[Shape state change listings]
+ + + + + + +
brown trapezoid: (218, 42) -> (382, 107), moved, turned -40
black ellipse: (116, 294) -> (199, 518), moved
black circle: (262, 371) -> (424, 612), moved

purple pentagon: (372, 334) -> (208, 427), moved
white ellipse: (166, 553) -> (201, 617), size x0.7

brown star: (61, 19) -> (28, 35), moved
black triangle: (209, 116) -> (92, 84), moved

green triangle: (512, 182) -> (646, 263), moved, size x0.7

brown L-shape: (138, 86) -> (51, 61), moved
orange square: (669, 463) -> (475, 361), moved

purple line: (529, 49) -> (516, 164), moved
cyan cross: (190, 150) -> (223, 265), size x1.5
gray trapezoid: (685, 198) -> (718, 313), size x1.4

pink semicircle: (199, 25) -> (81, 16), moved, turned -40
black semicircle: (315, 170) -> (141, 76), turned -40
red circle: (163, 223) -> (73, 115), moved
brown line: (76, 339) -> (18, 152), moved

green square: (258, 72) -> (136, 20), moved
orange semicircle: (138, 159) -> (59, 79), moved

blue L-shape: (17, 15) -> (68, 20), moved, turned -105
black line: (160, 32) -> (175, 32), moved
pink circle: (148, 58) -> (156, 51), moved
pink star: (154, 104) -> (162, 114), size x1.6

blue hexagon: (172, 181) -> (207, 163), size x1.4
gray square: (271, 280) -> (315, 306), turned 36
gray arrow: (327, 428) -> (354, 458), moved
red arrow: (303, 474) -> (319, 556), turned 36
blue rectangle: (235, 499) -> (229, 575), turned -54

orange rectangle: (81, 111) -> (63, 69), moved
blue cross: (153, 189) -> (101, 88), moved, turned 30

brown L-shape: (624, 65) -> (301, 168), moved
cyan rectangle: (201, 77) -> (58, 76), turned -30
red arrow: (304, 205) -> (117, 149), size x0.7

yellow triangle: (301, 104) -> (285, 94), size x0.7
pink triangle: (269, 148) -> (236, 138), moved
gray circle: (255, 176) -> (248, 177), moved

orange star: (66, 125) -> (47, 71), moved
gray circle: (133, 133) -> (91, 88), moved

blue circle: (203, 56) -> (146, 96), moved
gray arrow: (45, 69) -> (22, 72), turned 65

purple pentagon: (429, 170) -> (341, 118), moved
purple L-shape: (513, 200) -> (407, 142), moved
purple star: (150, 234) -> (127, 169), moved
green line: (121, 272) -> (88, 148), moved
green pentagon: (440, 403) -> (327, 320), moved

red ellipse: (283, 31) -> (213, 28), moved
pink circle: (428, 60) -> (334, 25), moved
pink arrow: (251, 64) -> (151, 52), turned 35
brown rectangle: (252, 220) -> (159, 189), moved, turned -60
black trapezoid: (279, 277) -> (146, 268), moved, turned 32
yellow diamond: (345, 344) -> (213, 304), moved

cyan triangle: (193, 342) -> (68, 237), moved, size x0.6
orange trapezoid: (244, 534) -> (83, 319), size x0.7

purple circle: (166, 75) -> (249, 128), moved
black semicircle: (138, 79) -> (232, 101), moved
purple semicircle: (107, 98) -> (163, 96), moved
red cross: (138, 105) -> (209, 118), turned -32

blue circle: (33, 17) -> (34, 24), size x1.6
+ + + + + + +
=== What the exercise asks ===
Search the records for the word "gray". Copy every line that has it.

=== The completed task ===
gray trapezoid: (685, 198) -> (718, 313), size x1.4
gray square: (271, 280) -> (315, 306), turned 36
gray arrow: (327, 428) -> (354, 458), moved
gray circle: (255, 176) -> (248, 177), moved
gray circle: (133, 133) -> (91, 88), moved
gray arrow: (45, 69) -> (22, 72), turned 65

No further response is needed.